→ **Problem to solve**
Go through the entries, filter for the word "none", and copy every line that has it.

---- Available records

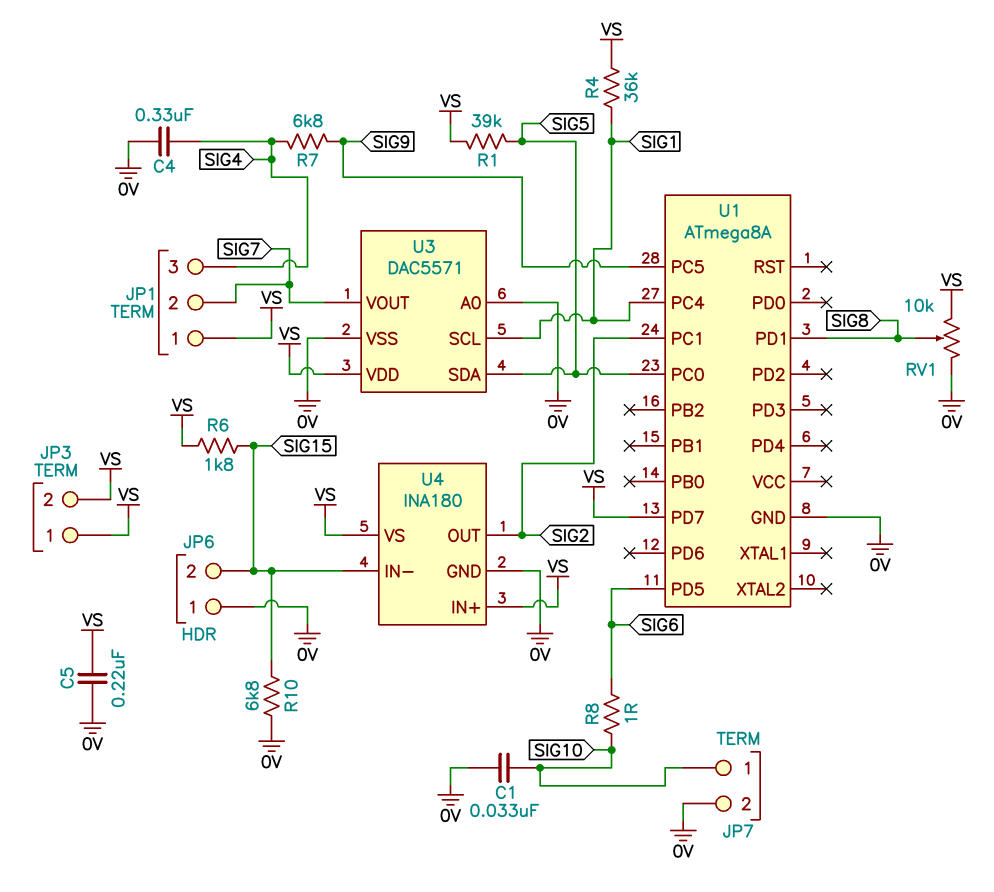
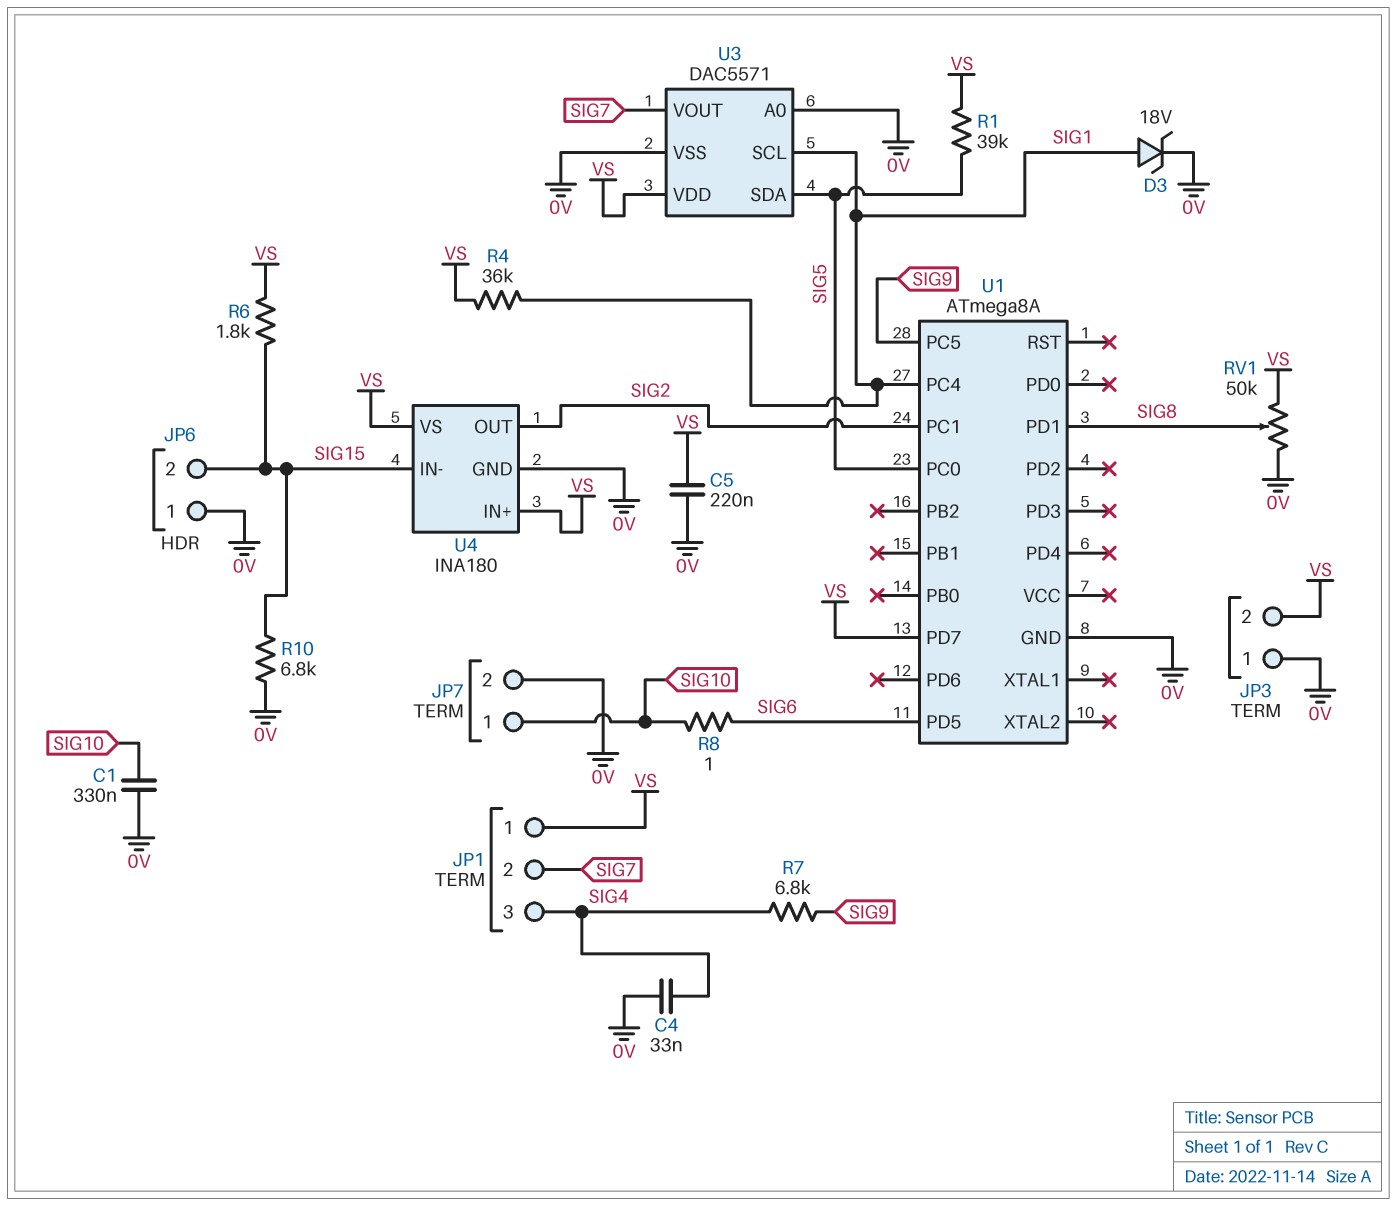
C1: 33nF (0V, SIG10) -> 330nF (0V, SIG10)
C4: 330nF (0V, SIG4) -> 33nF (0V, SIG4)
D3: none -> zener 18V (A SIG1, K 0V)
JP3 pin 1: VS -> 0V
RV1: 10k (0V, VS, wiper SIG8) -> 50k (0V, VS, wiper SIG8)

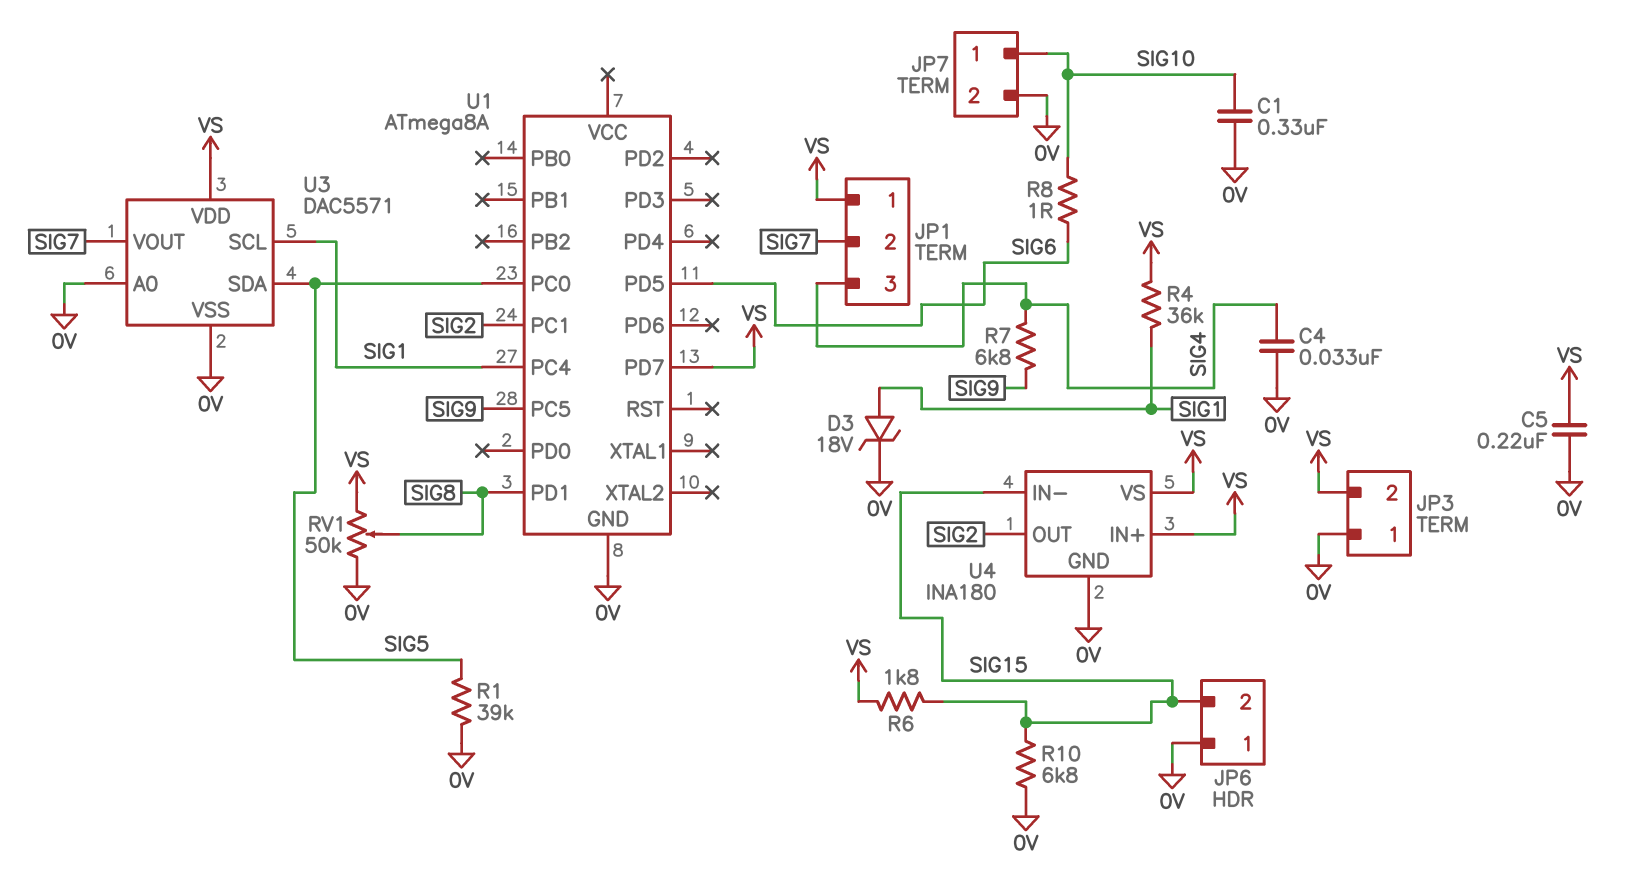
R1: 39k (SIG5, VS) -> 39k (0V, SIG5)

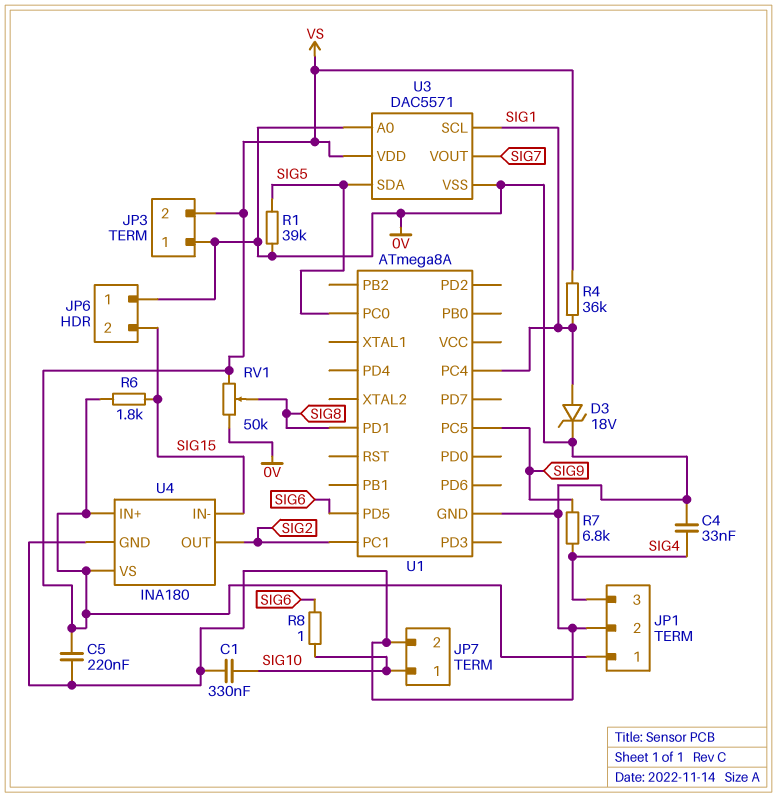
JP1 pin 2: SIG7 -> 0V
R10: 6.8k (0V, SIG15) -> none
U1 pin PD7: VS -> none

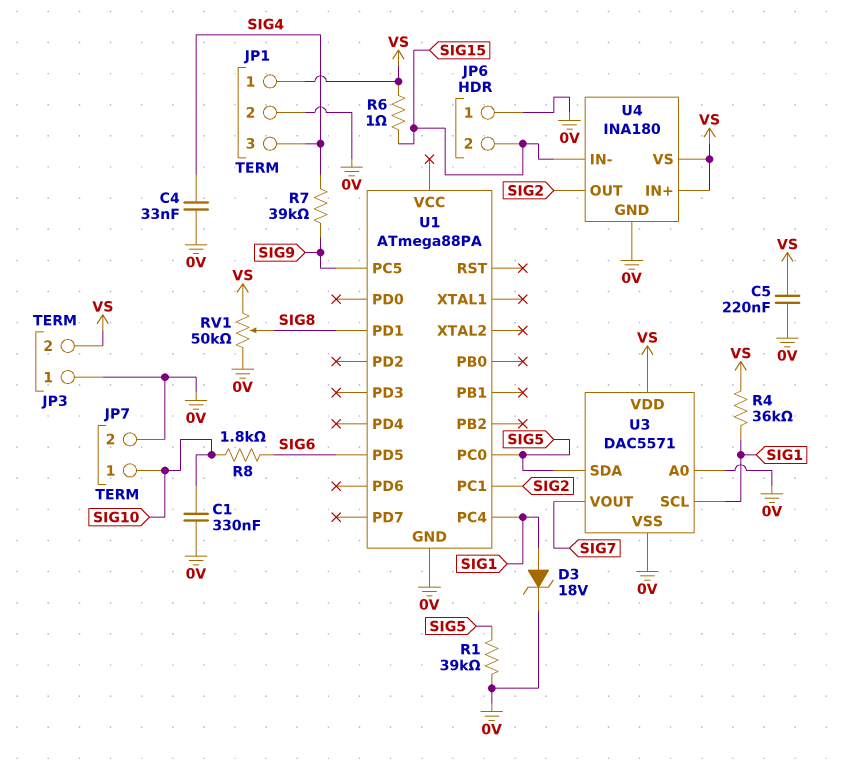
R6: 1.8k (SIG15, VS) -> 1 (SIG15, VS)
R7: 6.8k (SIG4, SIG9) -> 39k (SIG4, SIG9)
R8: 1 (SIG6, SIG10) -> 1.8k (SIG6, SIG10)
U1: ATmega8A -> ATmega88PA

--------

→ **Result of this task**
D3: none -> zener 18V (A SIG1, K 0V)
R10: 6.8k (0V, SIG15) -> none
U1 pin PD7: VS -> none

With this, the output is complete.